**Data for the task:**
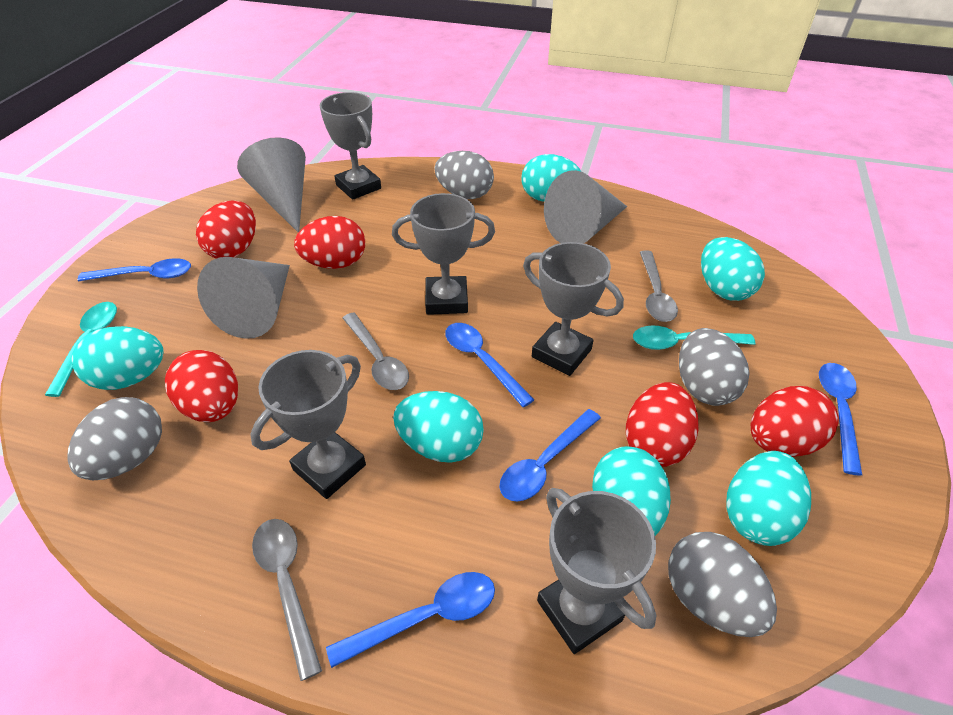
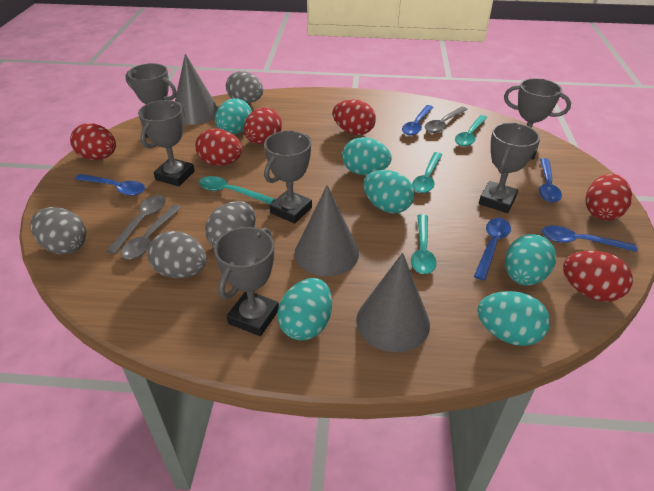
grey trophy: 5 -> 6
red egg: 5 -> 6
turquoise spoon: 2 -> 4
---
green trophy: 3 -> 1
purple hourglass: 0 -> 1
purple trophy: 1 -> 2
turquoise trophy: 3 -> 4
==
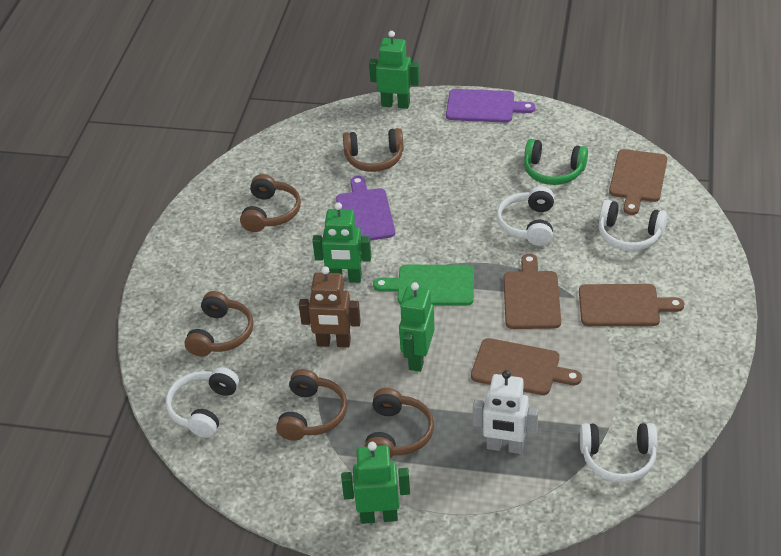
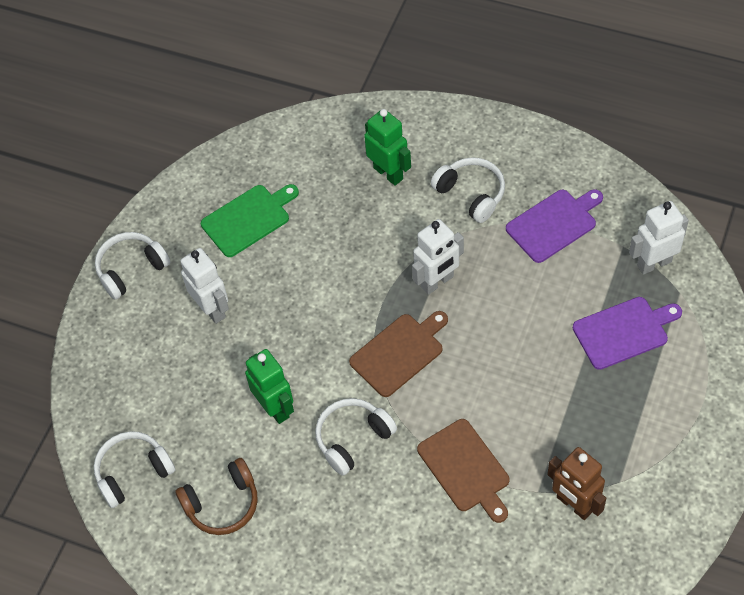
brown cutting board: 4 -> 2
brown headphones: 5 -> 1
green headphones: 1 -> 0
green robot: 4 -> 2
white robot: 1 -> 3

**Problem to work on:**
Show, from the entries above, every line that includes the string "turquoise".

**Result of the task:**
turquoise spoon: 2 -> 4
turquoise trophy: 3 -> 4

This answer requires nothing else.